Copy the entries word for word. Keep the pictures out.

++++ Material for this exercise ++++

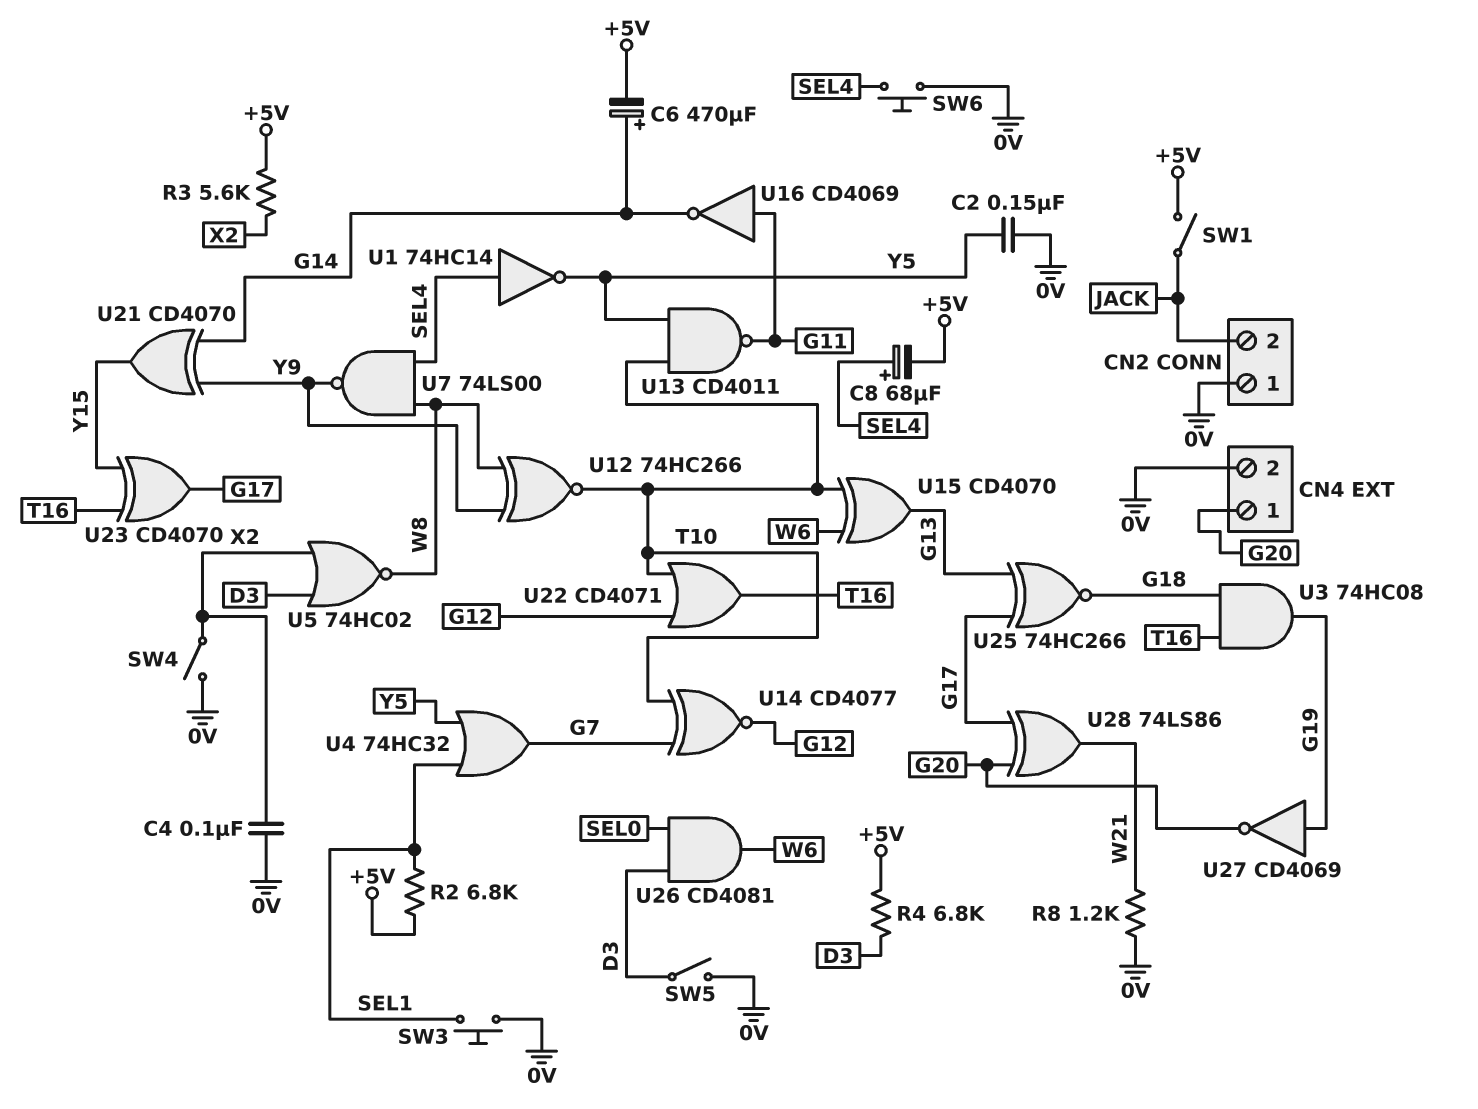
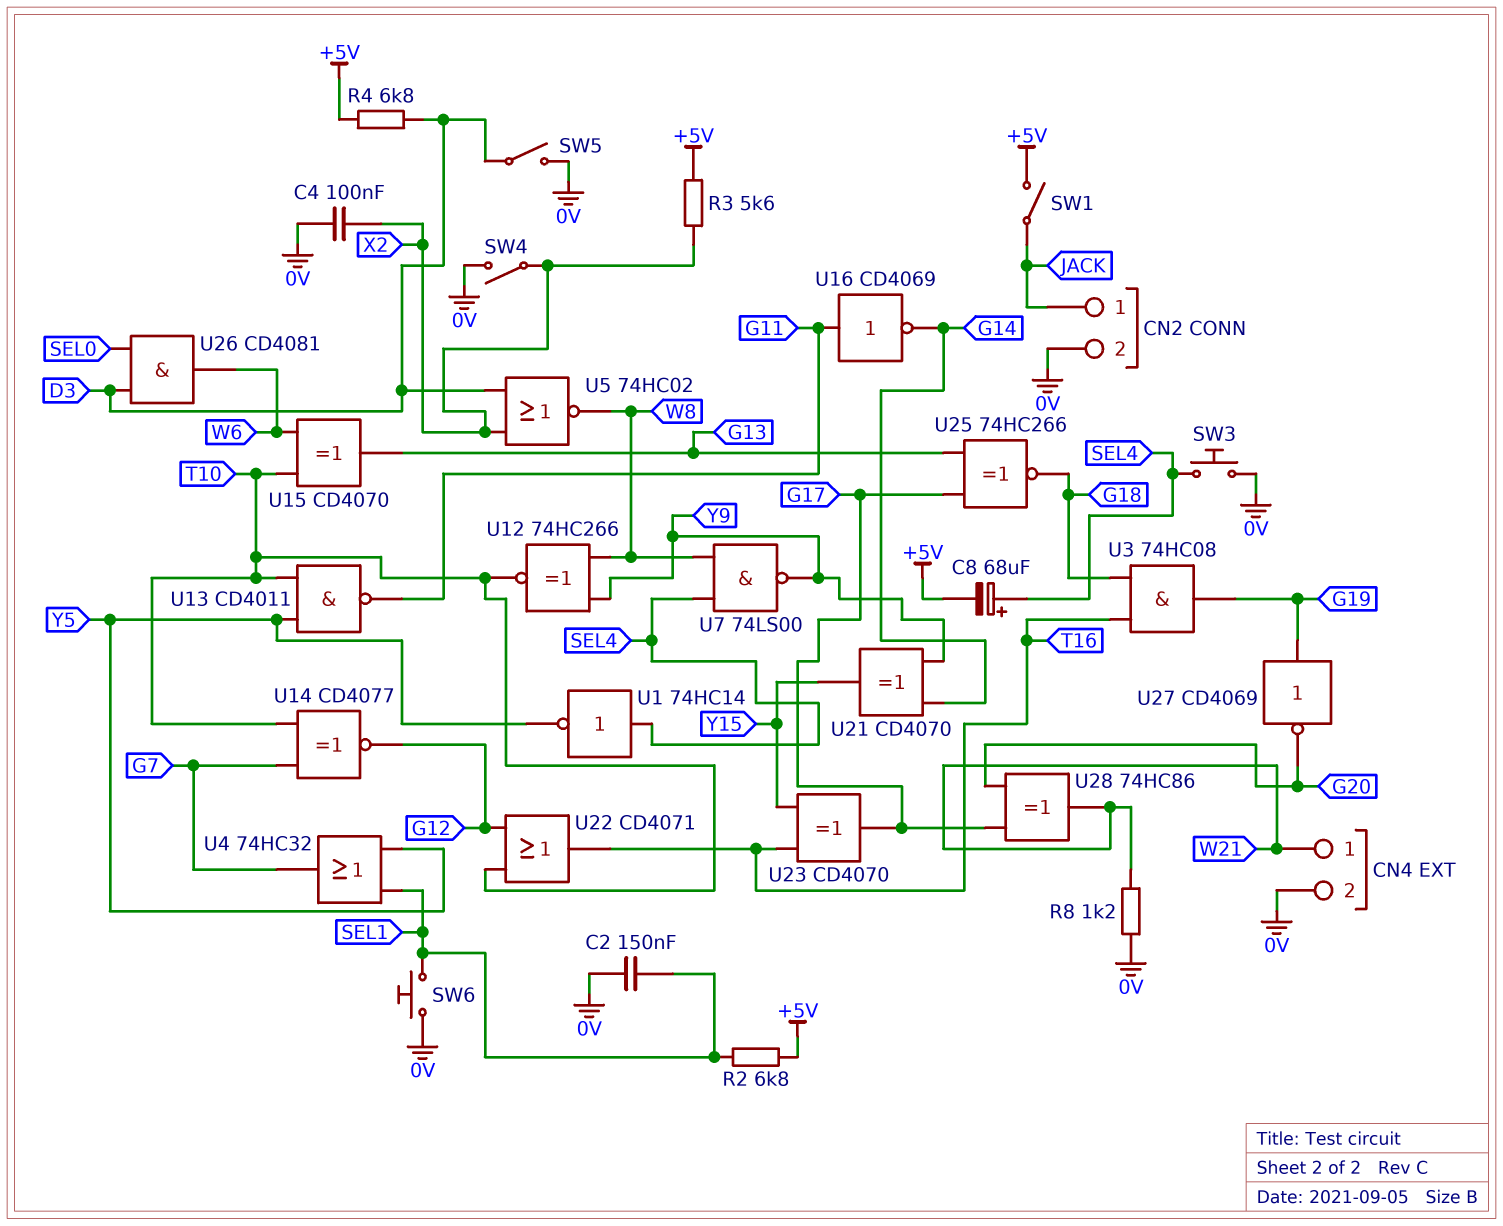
C2: 150nF (0V, Y5) -> 150nF (0V, SEL1)
C6: 470uF (plus G14, minus +5V) -> none
CN2 pin 1: 0V -> JACK
CN2 pin 2: JACK -> 0V
CN4 pin 1: G20 -> W21
SW3: button (0V, SEL1) -> button (0V, SEL4)
SW6: button (0V, SEL4) -> button (0V, SEL1)
U28: XOR 74LS86 (in G17, in G20, out W21) -> XOR 74HC86 (in G17, in G20, out W21)

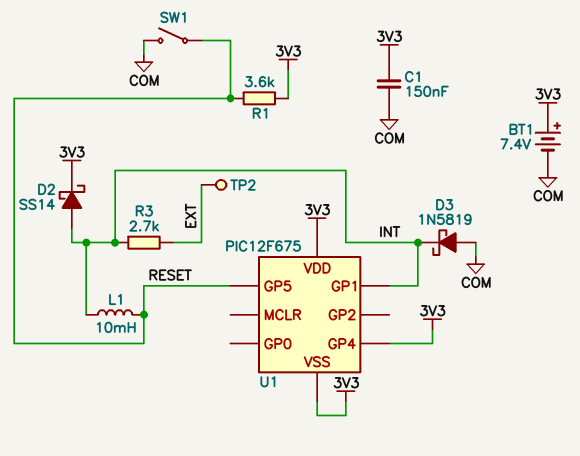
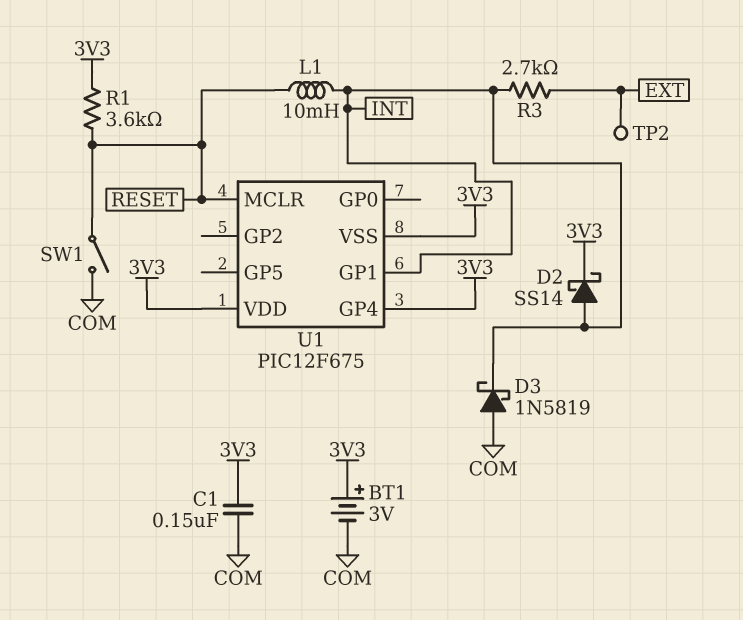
BT1: 7.4V (plus 3V3, minus COM) -> 3V (plus 3V3, minus COM)
U1 pin GP5: RESET -> none
U1 pin MCLR: none -> RESET

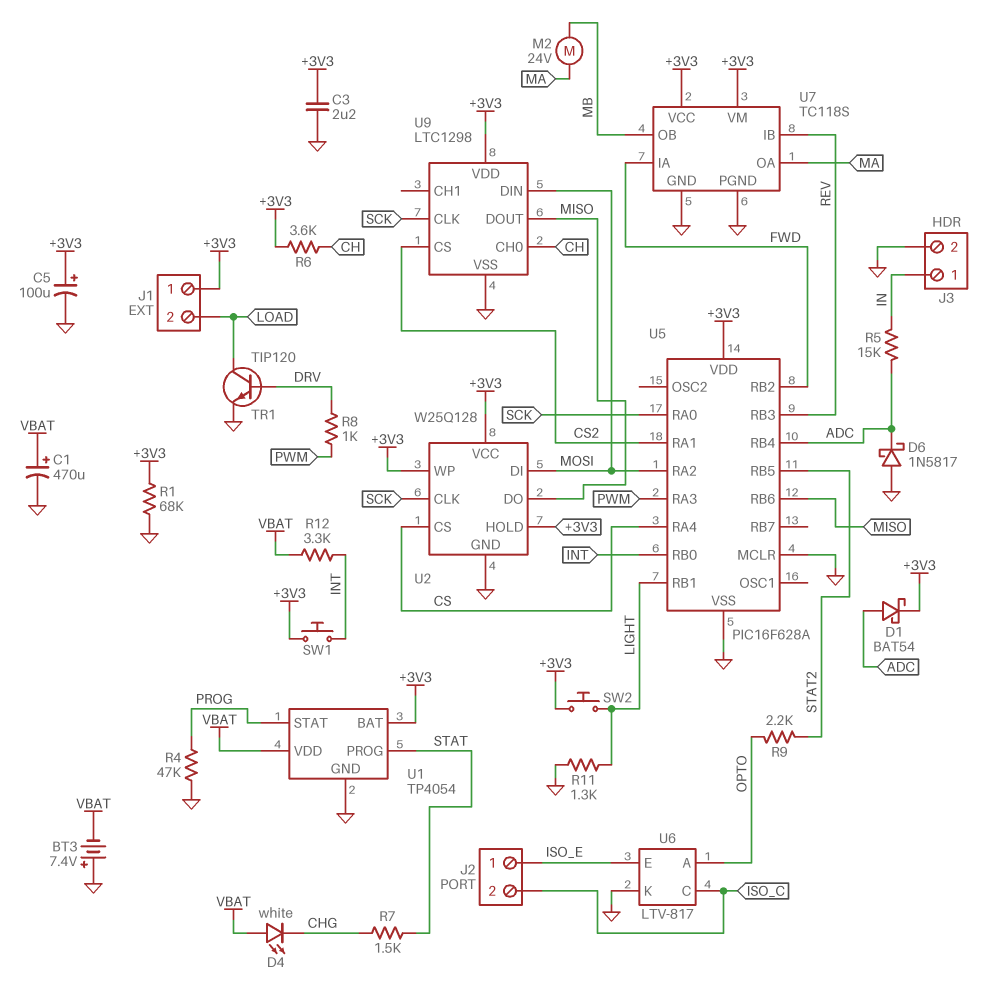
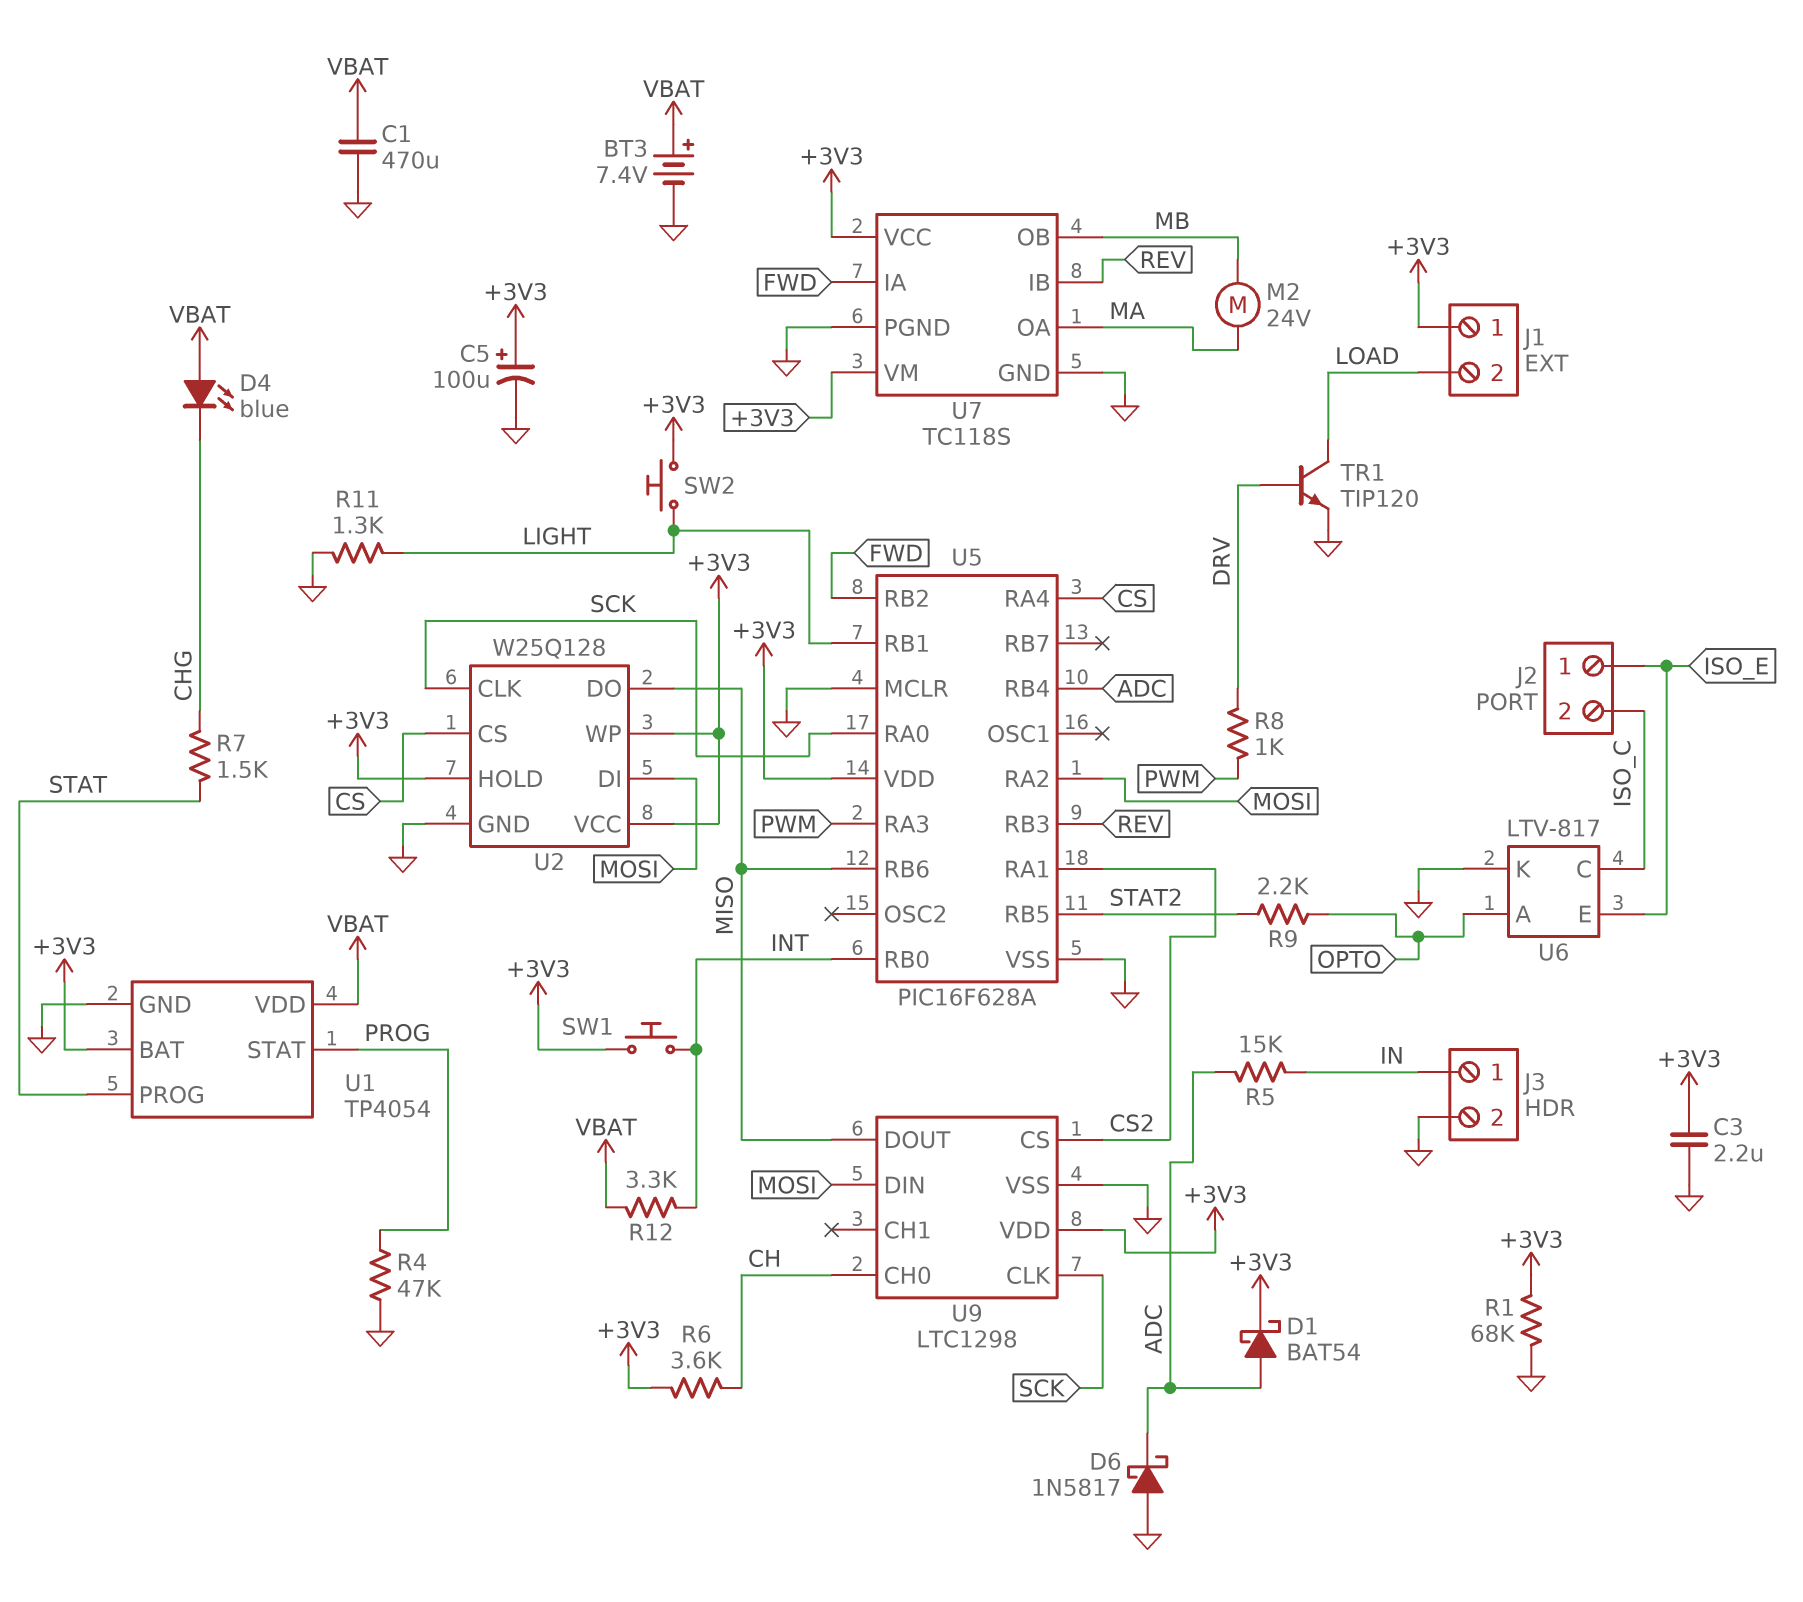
BT3: 7.4V (plus GND, minus VBAT) -> 7.4V (plus VBAT, minus GND)
C1: 470uF (plus VBAT, minus GND) -> 470uF (GND, VBAT)
D4: LED white (A VBAT, K CHG) -> LED blue (A VBAT, K CHG)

++++

** Response **
C2: 150nF (0V, Y5) -> 150nF (0V, SEL1)
C6: 470uF (plus G14, minus +5V) -> none
CN2 pin 1: 0V -> JACK
CN2 pin 2: JACK -> 0V
CN4 pin 1: G20 -> W21
SW3: button (0V, SEL1) -> button (0V, SEL4)
SW6: button (0V, SEL4) -> button (0V, SEL1)
U28: XOR 74LS86 (in G17, in G20, out W21) -> XOR 74HC86 (in G17, in G20, out W21)

BT1: 7.4V (plus 3V3, minus COM) -> 3V (plus 3V3, minus COM)
U1 pin GP5: RESET -> none
U1 pin MCLR: none -> RESET

BT3: 7.4V (plus GND, minus VBAT) -> 7.4V (plus VBAT, minus GND)
C1: 470uF (plus VBAT, minus GND) -> 470uF (GND, VBAT)
D4: LED white (A VBAT, K CHG) -> LED blue (A VBAT, K CHG)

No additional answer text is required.